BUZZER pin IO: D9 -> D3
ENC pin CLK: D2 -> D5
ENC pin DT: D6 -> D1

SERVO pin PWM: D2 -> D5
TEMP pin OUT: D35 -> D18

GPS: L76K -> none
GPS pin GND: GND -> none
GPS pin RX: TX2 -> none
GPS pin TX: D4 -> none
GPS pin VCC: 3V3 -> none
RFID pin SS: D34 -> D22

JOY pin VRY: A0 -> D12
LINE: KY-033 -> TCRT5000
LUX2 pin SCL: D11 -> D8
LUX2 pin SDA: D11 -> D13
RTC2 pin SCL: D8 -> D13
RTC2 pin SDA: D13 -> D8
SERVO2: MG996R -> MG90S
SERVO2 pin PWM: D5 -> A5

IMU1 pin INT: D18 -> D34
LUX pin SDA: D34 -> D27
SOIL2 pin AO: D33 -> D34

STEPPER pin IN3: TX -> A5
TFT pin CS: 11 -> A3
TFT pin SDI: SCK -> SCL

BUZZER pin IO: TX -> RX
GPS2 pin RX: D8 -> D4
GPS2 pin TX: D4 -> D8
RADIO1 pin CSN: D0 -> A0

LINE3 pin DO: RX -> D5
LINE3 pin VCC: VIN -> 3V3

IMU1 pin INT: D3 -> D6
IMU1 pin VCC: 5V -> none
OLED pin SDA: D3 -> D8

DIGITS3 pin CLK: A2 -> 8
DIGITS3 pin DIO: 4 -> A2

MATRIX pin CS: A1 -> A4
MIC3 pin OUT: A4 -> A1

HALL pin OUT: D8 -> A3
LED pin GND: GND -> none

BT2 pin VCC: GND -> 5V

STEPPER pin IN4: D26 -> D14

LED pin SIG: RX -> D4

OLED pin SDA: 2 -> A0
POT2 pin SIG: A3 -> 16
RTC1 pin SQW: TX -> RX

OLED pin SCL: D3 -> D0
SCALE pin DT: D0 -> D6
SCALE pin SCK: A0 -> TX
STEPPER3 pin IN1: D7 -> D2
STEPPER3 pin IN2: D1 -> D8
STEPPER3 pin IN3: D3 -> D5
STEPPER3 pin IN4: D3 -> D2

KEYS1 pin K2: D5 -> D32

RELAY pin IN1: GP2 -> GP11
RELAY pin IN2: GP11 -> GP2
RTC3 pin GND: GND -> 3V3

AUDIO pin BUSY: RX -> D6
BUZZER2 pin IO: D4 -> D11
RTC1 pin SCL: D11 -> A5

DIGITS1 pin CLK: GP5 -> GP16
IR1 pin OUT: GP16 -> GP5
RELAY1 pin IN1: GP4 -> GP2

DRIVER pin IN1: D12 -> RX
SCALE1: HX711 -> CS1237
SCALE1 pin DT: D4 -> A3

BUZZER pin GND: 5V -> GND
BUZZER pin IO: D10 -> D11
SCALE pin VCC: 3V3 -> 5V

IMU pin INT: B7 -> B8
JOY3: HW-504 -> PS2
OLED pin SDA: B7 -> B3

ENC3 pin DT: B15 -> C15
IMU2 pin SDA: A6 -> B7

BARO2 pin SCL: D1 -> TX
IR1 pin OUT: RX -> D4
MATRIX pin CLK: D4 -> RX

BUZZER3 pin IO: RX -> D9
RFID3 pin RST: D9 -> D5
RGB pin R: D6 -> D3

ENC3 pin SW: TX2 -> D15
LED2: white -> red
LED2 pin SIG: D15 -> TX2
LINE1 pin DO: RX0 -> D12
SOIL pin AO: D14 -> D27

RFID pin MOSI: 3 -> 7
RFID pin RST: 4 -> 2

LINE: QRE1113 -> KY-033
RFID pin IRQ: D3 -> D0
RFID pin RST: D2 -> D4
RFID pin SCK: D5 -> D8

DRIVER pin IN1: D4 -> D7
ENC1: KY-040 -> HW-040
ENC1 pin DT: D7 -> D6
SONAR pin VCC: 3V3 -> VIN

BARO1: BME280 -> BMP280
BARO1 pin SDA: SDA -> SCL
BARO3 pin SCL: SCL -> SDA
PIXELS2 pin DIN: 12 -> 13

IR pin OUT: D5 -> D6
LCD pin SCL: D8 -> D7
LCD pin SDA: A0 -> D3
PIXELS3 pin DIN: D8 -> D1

> [Work to be completed]: The answer must be the line containing "STEPPER3 pin IN1: D7 -> D2" and every line after it through the end of the records, repeated exactly.

> [Exercise solution]:
STEPPER3 pin IN1: D7 -> D2
STEPPER3 pin IN2: D1 -> D8
STEPPER3 pin IN3: D3 -> D5
STEPPER3 pin IN4: D3 -> D2

KEYS1 pin K2: D5 -> D32

RELAY pin IN1: GP2 -> GP11
RELAY pin IN2: GP11 -> GP2
RTC3 pin GND: GND -> 3V3

AUDIO pin BUSY: RX -> D6
BUZZER2 pin IO: D4 -> D11
RTC1 pin SCL: D11 -> A5

DIGITS1 pin CLK: GP5 -> GP16
IR1 pin OUT: GP16 -> GP5
RELAY1 pin IN1: GP4 -> GP2

DRIVER pin IN1: D12 -> RX
SCALE1: HX711 -> CS1237
SCALE1 pin DT: D4 -> A3

BUZZER pin GND: 5V -> GND
BUZZER pin IO: D10 -> D11
SCALE pin VCC: 3V3 -> 5V

IMU pin INT: B7 -> B8
JOY3: HW-504 -> PS2
OLED pin SDA: B7 -> B3

ENC3 pin DT: B15 -> C15
IMU2 pin SDA: A6 -> B7

BARO2 pin SCL: D1 -> TX
IR1 pin OUT: RX -> D4
MATRIX pin CLK: D4 -> RX

BUZZER3 pin IO: RX -> D9
RFID3 pin RST: D9 -> D5
RGB pin R: D6 -> D3

ENC3 pin SW: TX2 -> D15
LED2: white -> red
LED2 pin SIG: D15 -> TX2
LINE1 pin DO: RX0 -> D12
SOIL pin AO: D14 -> D27

RFID pin MOSI: 3 -> 7
RFID pin RST: 4 -> 2

LINE: QRE1113 -> KY-033
RFID pin IRQ: D3 -> D0
RFID pin RST: D2 -> D4
RFID pin SCK: D5 -> D8

DRIVER pin IN1: D4 -> D7
ENC1: KY-040 -> HW-040
ENC1 pin DT: D7 -> D6
SONAR pin VCC: 3V3 -> VIN

BARO1: BME280 -> BMP280
BARO1 pin SDA: SDA -> SCL
BARO3 pin SCL: SCL -> SDA
PIXELS2 pin DIN: 12 -> 13

IR pin OUT: D5 -> D6
LCD pin SCL: D8 -> D7
LCD pin SDA: A0 -> D3
PIXELS3 pin DIN: D8 -> D1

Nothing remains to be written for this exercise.